==== Extracted records ====

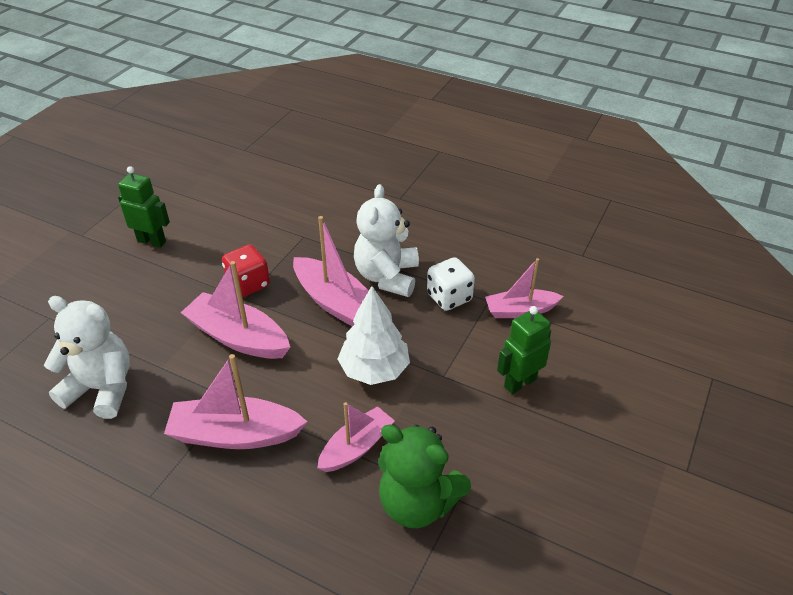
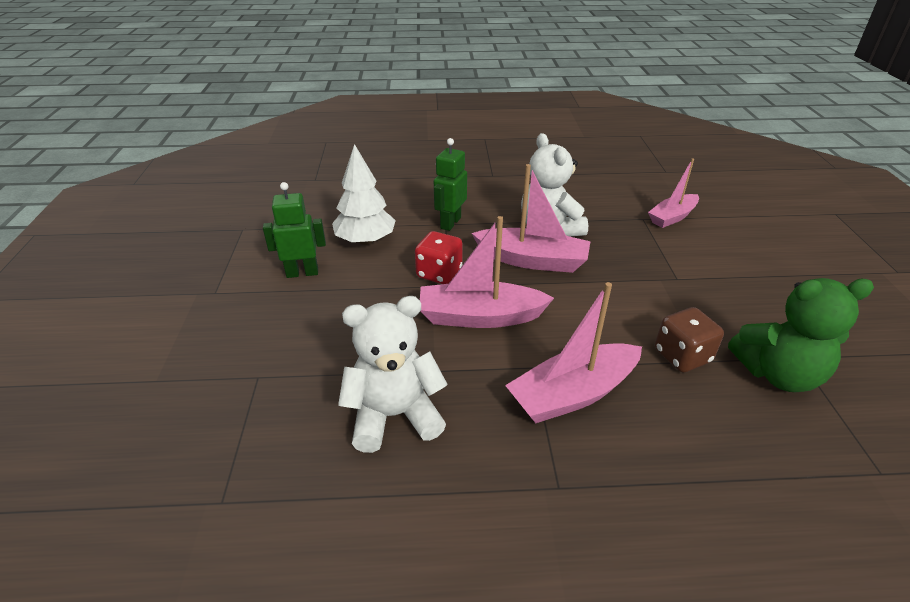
camera: 30 degrees left, 5 degrees down
(356, 447) = (682, 356): pink boat -> brown dice
(374, 370) = (623, 295): white tree -> white tree (365, 240)
(449, 297) = (613, 226): white dice -> none
(520, 383) = (733, 262): green robot -> green robot (450, 223)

====

*Task brief*.
Without including any pictures, reproduce the listing exactly.

*Output for this exercise*.
camera: 30 degrees left, 5 degrees down
(356, 447) = (682, 356): pink boat -> brown dice
(374, 370) = (623, 295): white tree -> white tree (365, 240)
(449, 297) = (613, 226): white dice -> none
(520, 383) = (733, 262): green robot -> green robot (450, 223)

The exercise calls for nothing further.